> **EXERCISE BRIEF**
Up to and including the line with "R9: 3.3k (+5V, n6) -> none", restate the records below word for word, beginning with their first line.
= = = = = = =
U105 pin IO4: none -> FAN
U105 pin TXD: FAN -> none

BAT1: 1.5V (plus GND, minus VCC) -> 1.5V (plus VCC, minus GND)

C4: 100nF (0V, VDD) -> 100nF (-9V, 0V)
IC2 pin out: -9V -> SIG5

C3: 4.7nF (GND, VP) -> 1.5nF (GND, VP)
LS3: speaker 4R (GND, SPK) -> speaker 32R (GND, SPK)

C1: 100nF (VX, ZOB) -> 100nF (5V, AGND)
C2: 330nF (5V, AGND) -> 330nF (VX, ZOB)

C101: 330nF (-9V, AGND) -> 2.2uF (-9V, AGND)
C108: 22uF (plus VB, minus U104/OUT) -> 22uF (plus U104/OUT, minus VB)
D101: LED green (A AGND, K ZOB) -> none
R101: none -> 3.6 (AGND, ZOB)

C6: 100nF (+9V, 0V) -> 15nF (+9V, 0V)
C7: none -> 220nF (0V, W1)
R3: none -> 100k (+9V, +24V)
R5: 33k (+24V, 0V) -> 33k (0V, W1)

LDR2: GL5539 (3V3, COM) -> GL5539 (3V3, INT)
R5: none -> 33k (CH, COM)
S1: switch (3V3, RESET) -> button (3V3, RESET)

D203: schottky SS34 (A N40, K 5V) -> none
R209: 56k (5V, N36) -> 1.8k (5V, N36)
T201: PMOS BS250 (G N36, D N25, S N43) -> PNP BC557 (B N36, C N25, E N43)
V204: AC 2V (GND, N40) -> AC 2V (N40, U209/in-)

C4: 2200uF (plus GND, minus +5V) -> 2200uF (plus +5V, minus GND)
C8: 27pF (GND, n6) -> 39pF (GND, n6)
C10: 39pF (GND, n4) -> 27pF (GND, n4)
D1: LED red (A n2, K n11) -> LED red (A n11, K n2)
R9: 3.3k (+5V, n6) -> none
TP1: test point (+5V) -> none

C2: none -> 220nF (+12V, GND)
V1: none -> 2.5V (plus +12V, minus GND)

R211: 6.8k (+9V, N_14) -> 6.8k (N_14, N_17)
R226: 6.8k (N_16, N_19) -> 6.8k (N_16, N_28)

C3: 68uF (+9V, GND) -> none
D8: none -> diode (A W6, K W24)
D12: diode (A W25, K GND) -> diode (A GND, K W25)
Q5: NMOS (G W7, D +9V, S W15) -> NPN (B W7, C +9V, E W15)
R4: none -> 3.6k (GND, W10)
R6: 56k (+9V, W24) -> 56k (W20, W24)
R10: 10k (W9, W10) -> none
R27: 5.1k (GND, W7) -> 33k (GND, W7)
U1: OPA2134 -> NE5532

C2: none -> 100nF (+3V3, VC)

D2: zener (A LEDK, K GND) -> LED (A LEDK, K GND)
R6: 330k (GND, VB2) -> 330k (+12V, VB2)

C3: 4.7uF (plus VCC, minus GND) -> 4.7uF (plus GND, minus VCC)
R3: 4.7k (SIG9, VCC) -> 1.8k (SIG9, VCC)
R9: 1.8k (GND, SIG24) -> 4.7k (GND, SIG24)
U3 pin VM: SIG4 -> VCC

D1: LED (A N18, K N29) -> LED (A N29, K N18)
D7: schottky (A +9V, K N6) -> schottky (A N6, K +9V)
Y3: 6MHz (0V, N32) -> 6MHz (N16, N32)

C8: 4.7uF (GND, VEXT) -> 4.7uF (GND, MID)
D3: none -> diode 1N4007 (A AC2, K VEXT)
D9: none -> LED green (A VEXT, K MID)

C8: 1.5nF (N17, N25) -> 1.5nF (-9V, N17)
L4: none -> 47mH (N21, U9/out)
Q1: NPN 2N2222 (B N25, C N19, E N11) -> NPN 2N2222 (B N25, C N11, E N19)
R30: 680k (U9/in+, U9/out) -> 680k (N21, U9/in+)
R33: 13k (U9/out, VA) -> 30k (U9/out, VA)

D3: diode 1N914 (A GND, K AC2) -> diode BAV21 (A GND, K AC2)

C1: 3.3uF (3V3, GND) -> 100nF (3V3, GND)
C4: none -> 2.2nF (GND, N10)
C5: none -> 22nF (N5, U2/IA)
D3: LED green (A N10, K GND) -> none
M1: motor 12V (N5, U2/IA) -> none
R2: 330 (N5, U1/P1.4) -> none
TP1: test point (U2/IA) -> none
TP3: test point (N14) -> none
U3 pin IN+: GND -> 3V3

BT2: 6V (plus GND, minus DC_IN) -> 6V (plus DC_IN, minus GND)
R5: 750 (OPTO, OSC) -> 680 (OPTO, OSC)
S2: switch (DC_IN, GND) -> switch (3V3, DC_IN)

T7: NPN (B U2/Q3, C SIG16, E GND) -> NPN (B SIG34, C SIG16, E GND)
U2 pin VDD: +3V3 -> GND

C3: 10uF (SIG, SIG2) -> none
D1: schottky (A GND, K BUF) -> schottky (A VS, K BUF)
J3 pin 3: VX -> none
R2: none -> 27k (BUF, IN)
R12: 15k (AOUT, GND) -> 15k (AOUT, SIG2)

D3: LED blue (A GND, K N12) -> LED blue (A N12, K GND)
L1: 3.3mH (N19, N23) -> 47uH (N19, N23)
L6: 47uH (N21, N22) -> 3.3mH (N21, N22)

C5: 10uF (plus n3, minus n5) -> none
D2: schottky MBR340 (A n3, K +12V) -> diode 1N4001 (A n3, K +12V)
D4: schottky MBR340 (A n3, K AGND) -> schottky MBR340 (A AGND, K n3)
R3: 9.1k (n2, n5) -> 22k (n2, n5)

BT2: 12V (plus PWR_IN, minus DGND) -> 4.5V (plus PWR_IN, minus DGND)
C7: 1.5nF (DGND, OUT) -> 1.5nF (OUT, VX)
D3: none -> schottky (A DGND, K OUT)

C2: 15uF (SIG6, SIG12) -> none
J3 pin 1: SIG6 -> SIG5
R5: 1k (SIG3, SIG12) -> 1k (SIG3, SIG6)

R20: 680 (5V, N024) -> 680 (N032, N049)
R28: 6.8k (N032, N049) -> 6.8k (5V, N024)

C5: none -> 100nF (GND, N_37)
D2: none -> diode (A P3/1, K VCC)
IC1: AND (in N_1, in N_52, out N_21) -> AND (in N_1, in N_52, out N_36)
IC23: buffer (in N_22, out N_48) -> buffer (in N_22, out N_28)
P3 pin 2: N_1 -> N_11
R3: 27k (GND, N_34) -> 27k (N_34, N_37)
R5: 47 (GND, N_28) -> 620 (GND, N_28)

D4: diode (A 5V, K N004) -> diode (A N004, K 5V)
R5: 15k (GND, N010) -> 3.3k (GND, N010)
= = = = = = =
> **TASK ANSWER**
U105 pin IO4: none -> FAN
U105 pin TXD: FAN -> none

BAT1: 1.5V (plus GND, minus VCC) -> 1.5V (plus VCC, minus GND)

C4: 100nF (0V, VDD) -> 100nF (-9V, 0V)
IC2 pin out: -9V -> SIG5

C3: 4.7nF (GND, VP) -> 1.5nF (GND, VP)
LS3: speaker 4R (GND, SPK) -> speaker 32R (GND, SPK)

C1: 100nF (VX, ZOB) -> 100nF (5V, AGND)
C2: 330nF (5V, AGND) -> 330nF (VX, ZOB)

C101: 330nF (-9V, AGND) -> 2.2uF (-9V, AGND)
C108: 22uF (plus VB, minus U104/OUT) -> 22uF (plus U104/OUT, minus VB)
D101: LED green (A AGND, K ZOB) -> none
R101: none -> 3.6 (AGND, ZOB)

C6: 100nF (+9V, 0V) -> 15nF (+9V, 0V)
C7: none -> 220nF (0V, W1)
R3: none -> 100k (+9V, +24V)
R5: 33k (+24V, 0V) -> 33k (0V, W1)

LDR2: GL5539 (3V3, COM) -> GL5539 (3V3, INT)
R5: none -> 33k (CH, COM)
S1: switch (3V3, RESET) -> button (3V3, RESET)

D203: schottky SS34 (A N40, K 5V) -> none
R209: 56k (5V, N36) -> 1.8k (5V, N36)
T201: PMOS BS250 (G N36, D N25, S N43) -> PNP BC557 (B N36, C N25, E N43)
V204: AC 2V (GND, N40) -> AC 2V (N40, U209/in-)

C4: 2200uF (plus GND, minus +5V) -> 2200uF (plus +5V, minus GND)
C8: 27pF (GND, n6) -> 39pF (GND, n6)
C10: 39pF (GND, n4) -> 27pF (GND, n4)
D1: LED red (A n2, K n11) -> LED red (A n11, K n2)
R9: 3.3k (+5V, n6) -> none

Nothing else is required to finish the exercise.